Exercise aim:
Only certain lines below are wanted: those starting at the line containing "camera: 30 degrees right, 0 degrees up" and ending at the line containing "recoloured: brown_duck <279", both included, each retyped exactly.

Records to process:
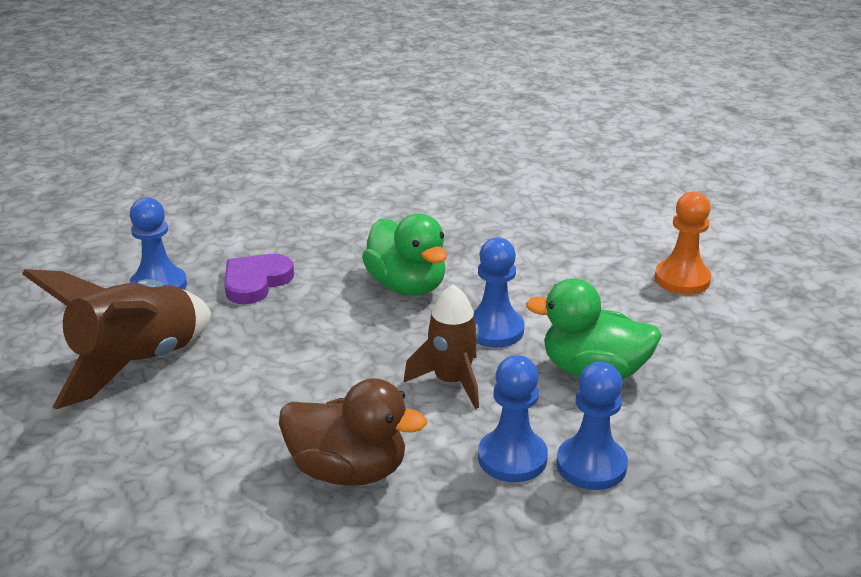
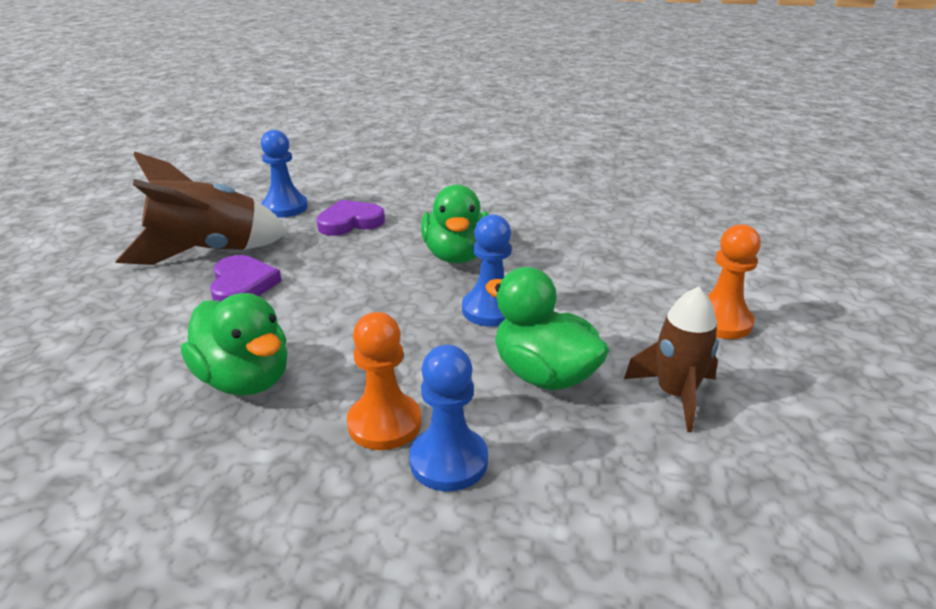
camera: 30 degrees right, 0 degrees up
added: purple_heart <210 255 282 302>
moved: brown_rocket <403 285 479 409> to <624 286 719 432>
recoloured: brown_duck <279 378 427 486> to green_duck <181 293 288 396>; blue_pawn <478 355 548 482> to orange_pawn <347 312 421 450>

==

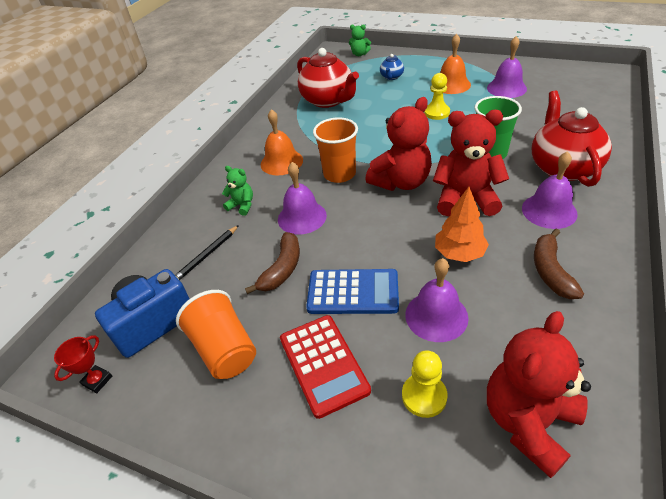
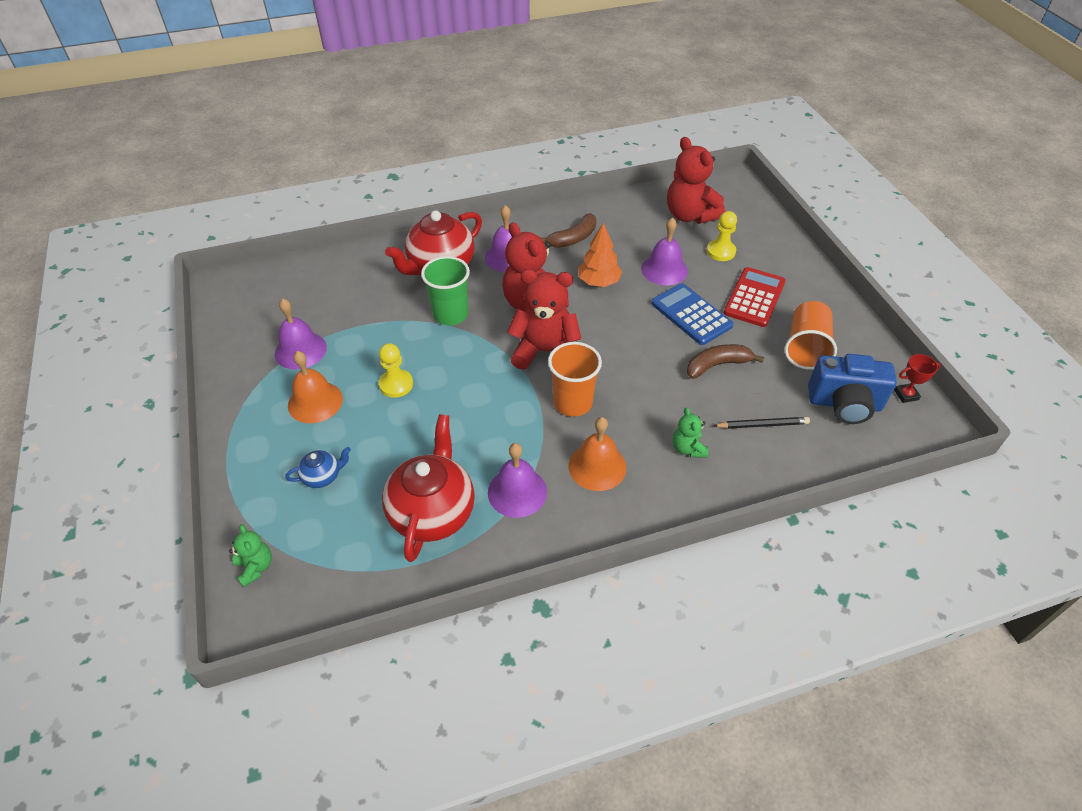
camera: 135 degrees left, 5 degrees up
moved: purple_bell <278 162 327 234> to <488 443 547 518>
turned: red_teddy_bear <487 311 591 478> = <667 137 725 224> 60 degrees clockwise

Answer to the problem:
camera: 30 degrees right, 0 degrees up
added: purple_heart <210 255 282 302>
moved: brown_rocket <403 285 479 409> to <624 286 719 432>
recoloured: brown_duck <279 378 427 486> to green_duck <181 293 288 396>; blue_pawn <478 355 548 482> to orange_pawn <347 312 421 450>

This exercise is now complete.